**Task objective**
Please reproduce the data exactly and omit the pictures.

**Saved entries**
· · · · · · ·
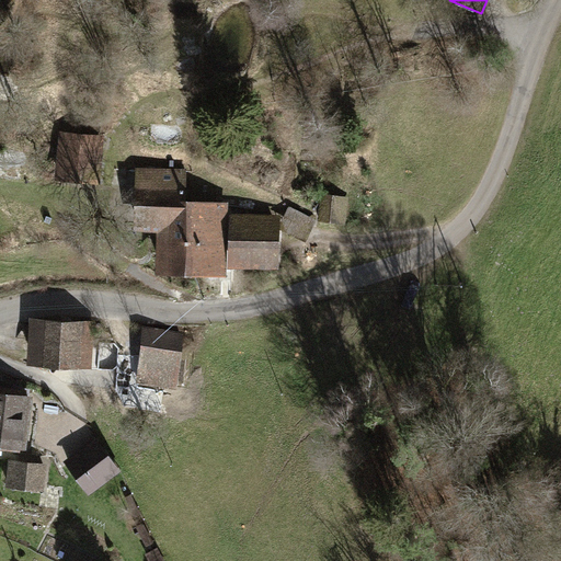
[(105,135),(59,130),(56,169),(102,173),(105,135)]
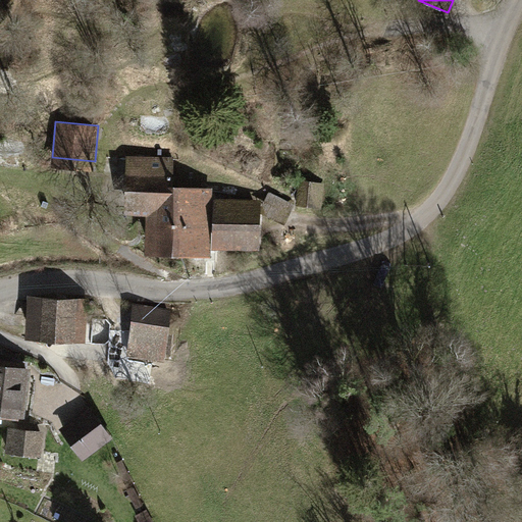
[(174,158),(124,156),(122,214),(146,215),(145,254),(211,256),(211,249),(213,199),(213,187),(173,186),(174,158)]
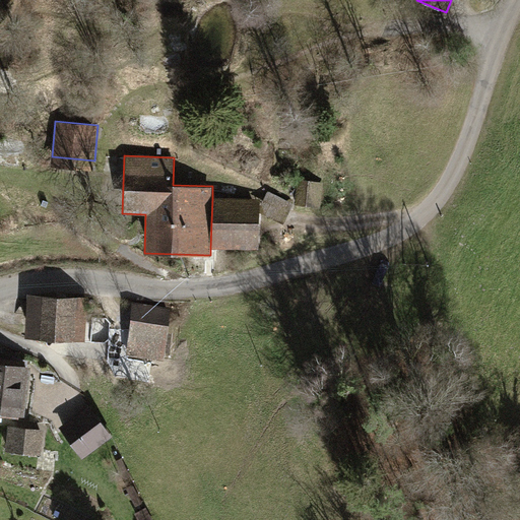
[(322,188),(297,185),(295,204),(320,207),(322,188)]
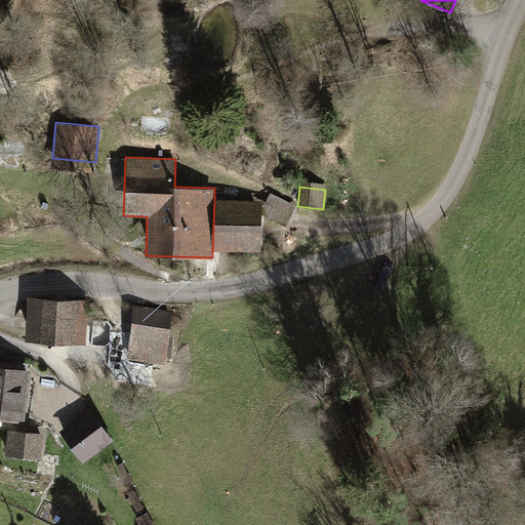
[(297,207),(271,193),(260,212),(287,226),(297,207)]
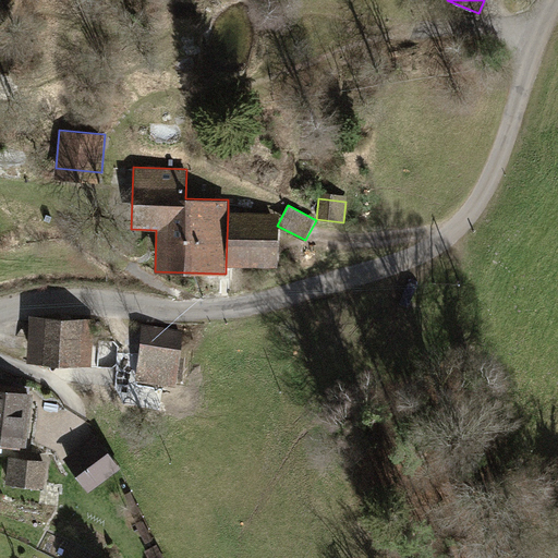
[(226,266),(287,268),(289,215),(228,213),(226,266)]
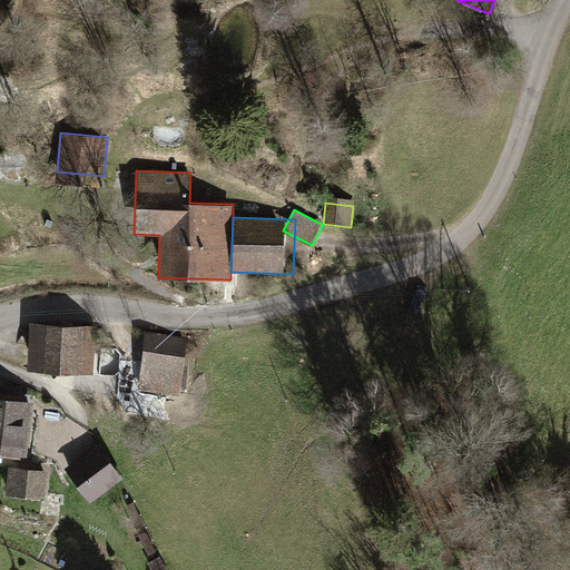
[(96,325),(29,323),(27,370),(94,373),(96,325)]
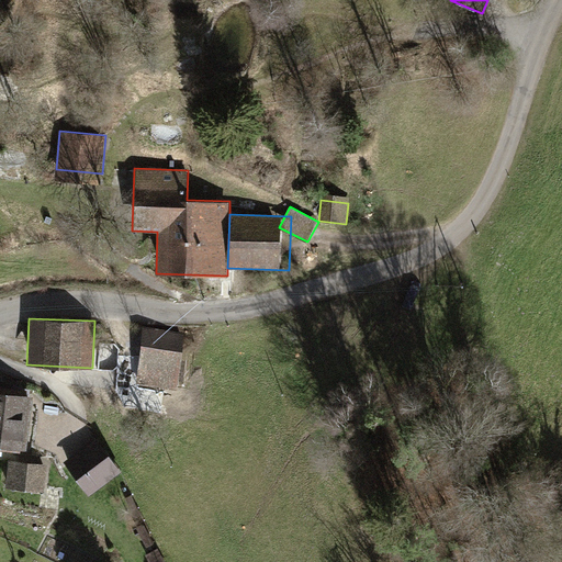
[(143,326),(135,388),(177,392),(184,332),(143,326)]
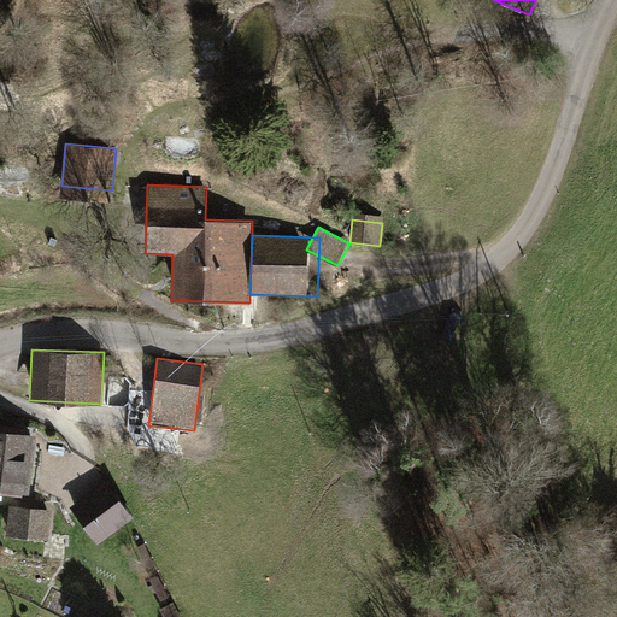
[(0,487),(29,491),(35,434),(29,434),(30,427),(0,423),(0,487)]
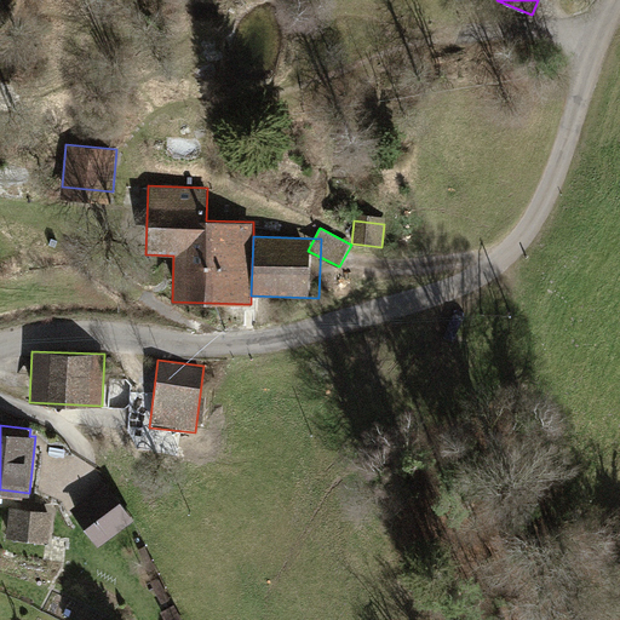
[(107,484),(72,510),(99,547),(135,521),(107,484)]
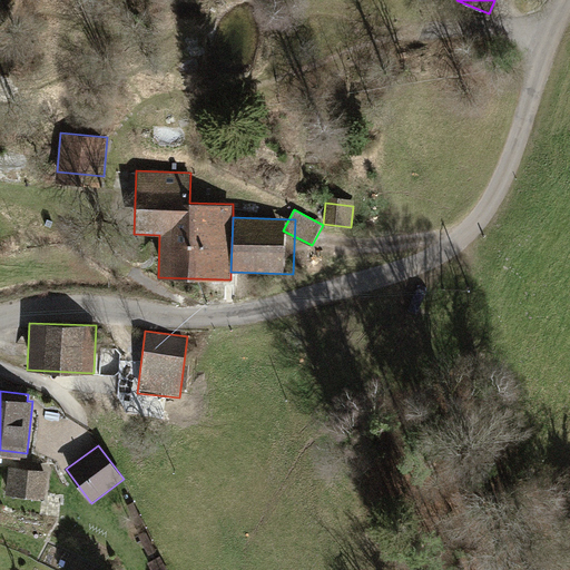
[(47,471),(9,467),(6,494),(45,498),(47,471)]
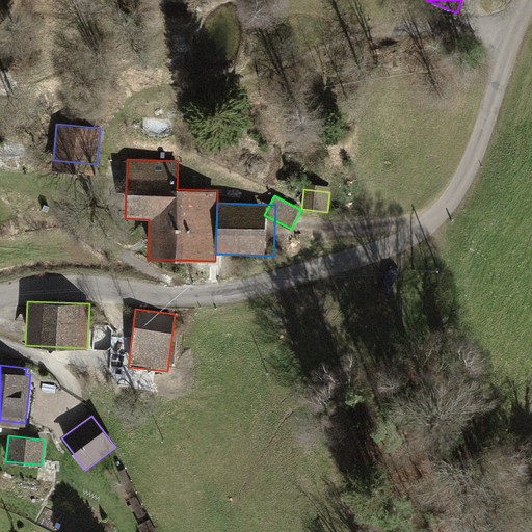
All buildings are outlined.
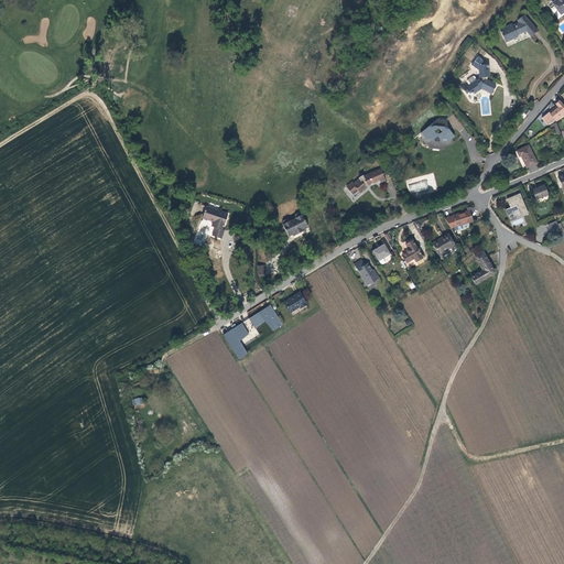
[(528,31),(533,38),(540,32),(527,15),(520,21),(522,23),(516,25),(516,24),(502,30),(509,42),(514,40),(514,36),(520,34),(528,31)]
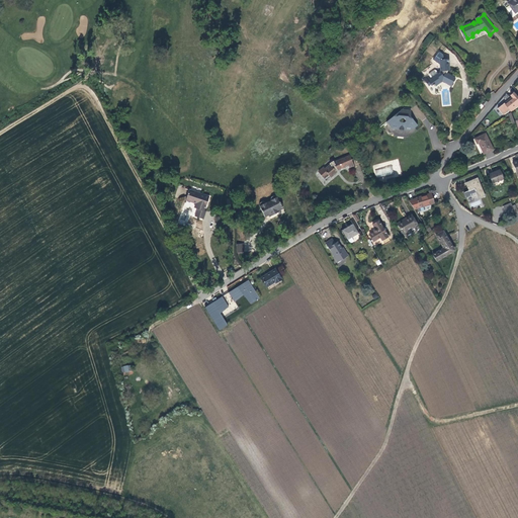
[(429,80),(431,84),(432,86),(435,84),(437,86),(444,82),(452,87),(456,80),(447,75),(447,73),(450,70),(450,60),(442,60),(442,72),(441,73),(439,70),(436,70),(430,74),(432,78),(431,78),(429,75),(427,77),(426,75),(424,77),(427,82),(429,80)]
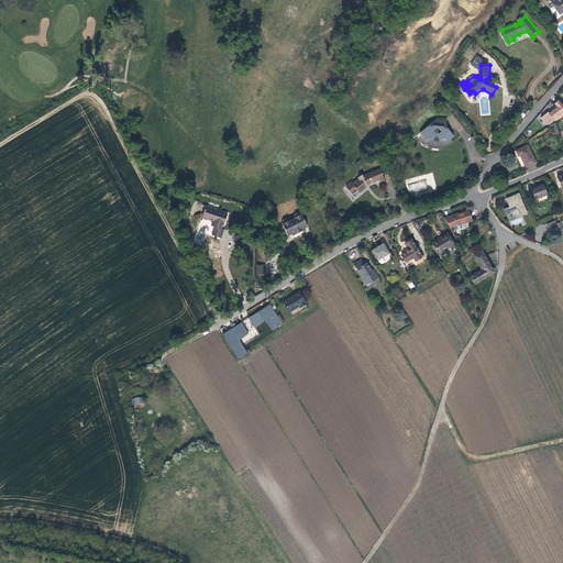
[(553,103),(555,106),(556,107),(548,113),(547,112),(540,118),(545,124),(552,119),(554,121),(562,112),(562,107),(558,100),(553,103)]
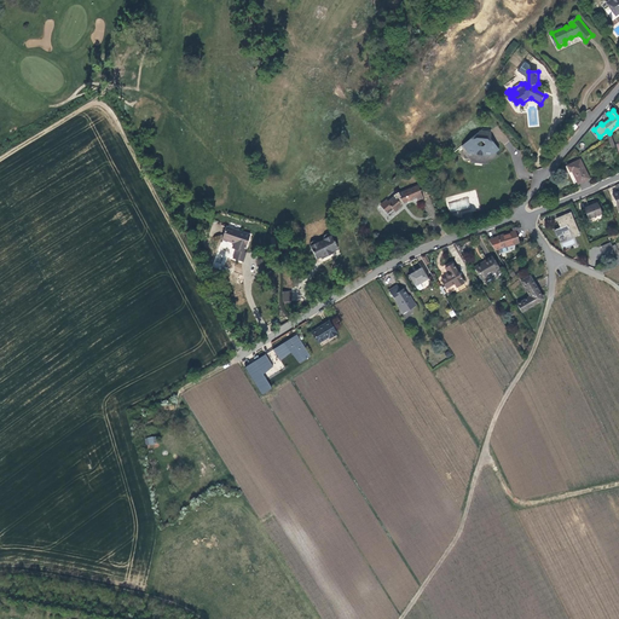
[(491,154),(496,154),(498,151),(490,140),(490,133),(480,132),(461,146),(464,151),(469,150),(474,156),(484,157),(490,152),(491,154)]
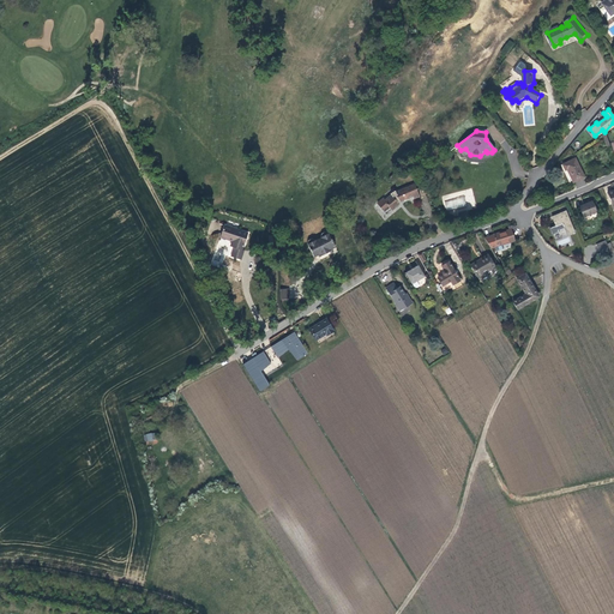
[(566,169),(572,182),(582,178),(573,160),(561,164),(564,170),(566,169)]
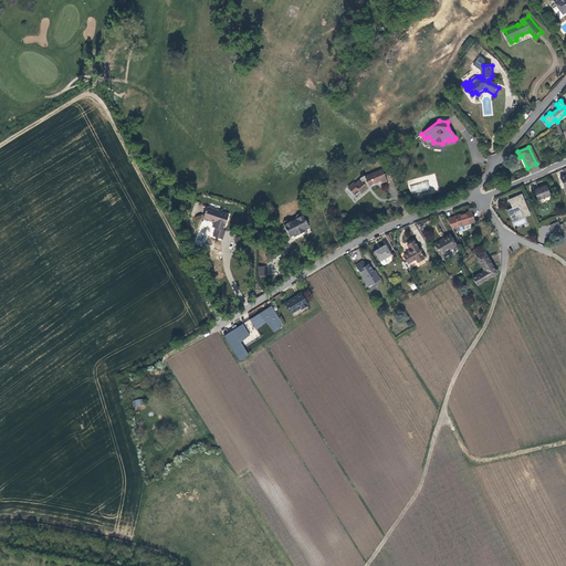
[(383,186),(388,184),(383,171),(365,178),(363,177),(360,177),(358,178),(356,180),(356,181),(353,185),(352,187),(356,190),(360,195),(367,189),(366,187),(380,181),(383,186)]
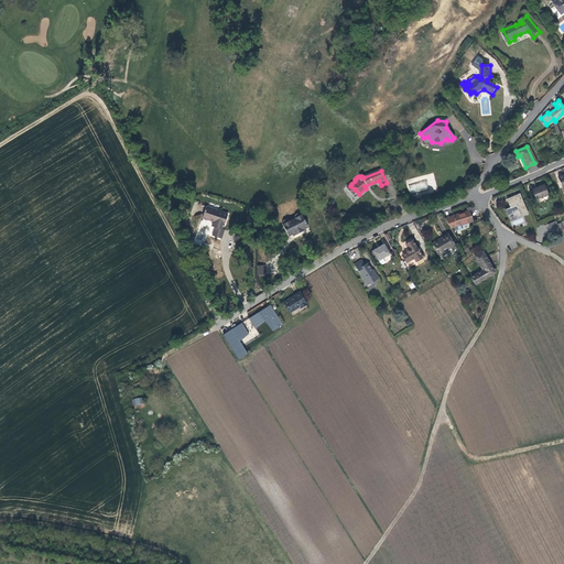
[(410,195),(427,192),(425,181),(408,185),(410,195)]
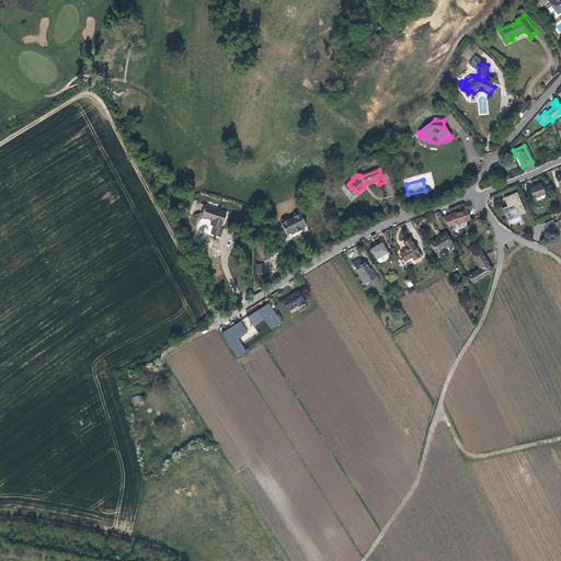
[(531,198),(542,194),(538,185),(527,190),(531,198)]
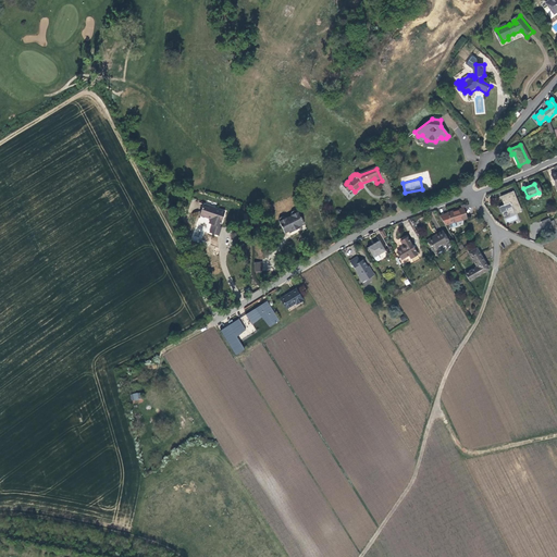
[(516,215),(522,212),(514,193),(502,198),(505,207),(500,209),(502,214),(508,212),(507,211),(514,209),(516,215)]
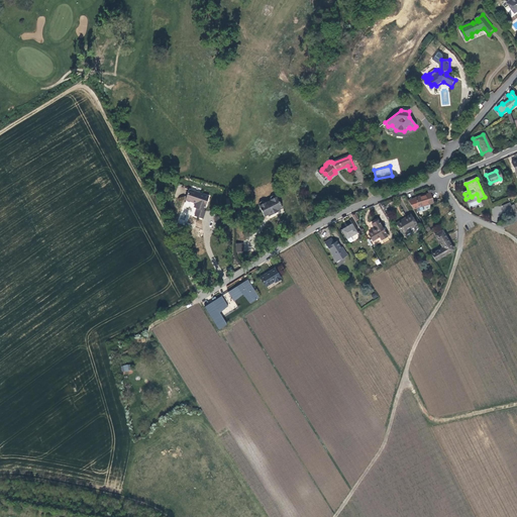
[(190,186),(186,195),(192,198),(193,196),(197,198),(194,204),(197,206),(195,213),(202,216),(205,208),(204,208),(209,194),(190,186)]
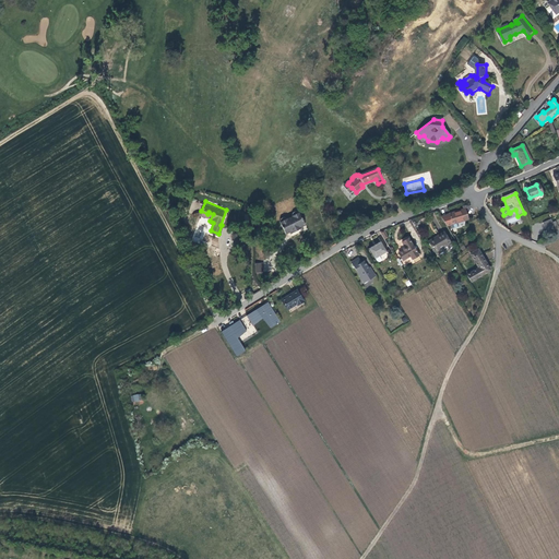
[(438,215),(444,224),(447,223),(449,227),(455,225),(454,221),(465,217),(462,206),(455,209),(454,211),(453,211),(452,210),(447,212),(447,213),(438,215)]
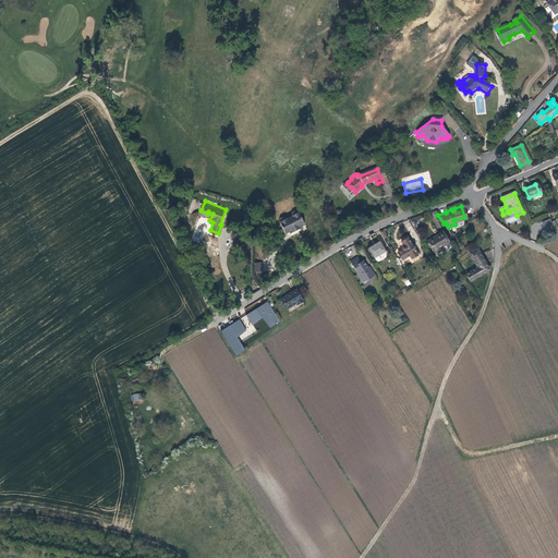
[(298,227),(302,225),(296,213),(294,211),(292,211),(290,213),(290,216),(283,219),(280,217),(279,217),(277,219),(276,220),(277,222),(281,232),(284,230),(286,232),(287,234),(299,228),(298,227)]
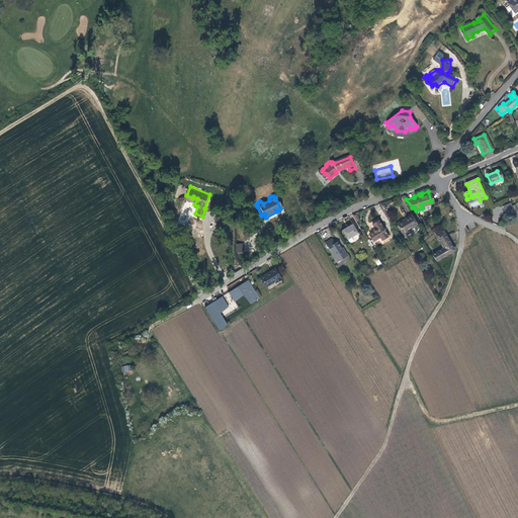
[(512,208),(509,203),(501,206),(504,212),(512,208)]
· · · · · · ·
**Expected output**
[(105,135),(59,130),(56,169),(102,173),(105,135)]
[(174,158),(124,156),(122,214),(146,215),(145,254),(211,256),(211,249),(213,199),(213,187),(173,186),(174,158)]
[(322,188),(297,185),(295,204),(320,207),(322,188)]
[(297,207),(271,193),(260,212),(287,226),(297,207)]
[(226,266),(287,268),(289,215),(228,213),(226,266)]
[(96,325),(29,323),(27,370),(94,373),(96,325)]
[(143,326),(135,388),(177,392),(184,332),(143,326)]
[(0,487),(29,491),(35,434),(29,434),(30,427),(0,423),(0,487)]
[(107,484),(72,510),(99,547),(135,521),(107,484)]
[(47,471),(9,467),(6,494),(45,498),(47,471)]
All buildings are outlined.
[(528,31),(533,38),(540,32),(527,15),(520,21),(522,23),(516,25),(516,24),(502,30),(509,42),(514,40),(514,36),(520,34),(528,31)]
[(429,80),(431,84),(432,86),(435,84),(437,86),(444,82),(452,87),(456,80),(447,75),(447,73),(450,70),(450,60),(442,60),(442,72),(441,73),(439,70),(436,70),(430,74),(432,78),(431,78),(429,75),(427,77),(426,75),(424,77),(427,82),(429,80)]
[(553,103),(555,106),(556,107),(548,113),(547,112),(540,118),(545,124),(552,119),(554,121),(562,112),(562,107),(558,100),(553,103)]
[(491,154),(496,154),(498,151),(490,140),(490,133),(480,132),(461,146),(464,151),(469,150),(474,156),(484,157),(490,152),(491,154)]
[(566,169),(572,182),(582,178),(573,160),(561,164),(564,170),(566,169)]
[(383,186),(388,184),(383,171),(365,178),(363,177),(360,177),(358,178),(356,180),(356,181),(353,185),(352,187),(356,190),(360,195),(367,189),(366,187),(380,181),(383,186)]
[(410,195),(427,192),(425,181),(408,185),(410,195)]
[(531,198),(542,194),(538,185),(527,190),(531,198)]
[(516,215),(522,212),(514,193),(502,198),(505,207),(500,209),(502,214),(508,212),(507,211),(514,209),(516,215)]
[(190,186),(186,195),(192,198),(193,196),(197,198),(194,204),(197,206),(195,213),(202,216),(205,208),(204,208),(209,194),(190,186)]
[(438,215),(444,224),(447,223),(449,227),(455,225),(454,221),(465,217),(462,206),(455,209),(454,211),(453,211),(452,210),(447,212),(447,213),(438,215)]
[(298,227),(302,225),(296,213),(294,211),(292,211),(290,213),(290,216),(283,219),(280,217),(279,217),(277,219),(276,220),(277,222),(281,232),(284,230),(286,232),(287,234),(299,228),(298,227)]
[(512,208),(509,203),(501,206),(504,212),(512,208)]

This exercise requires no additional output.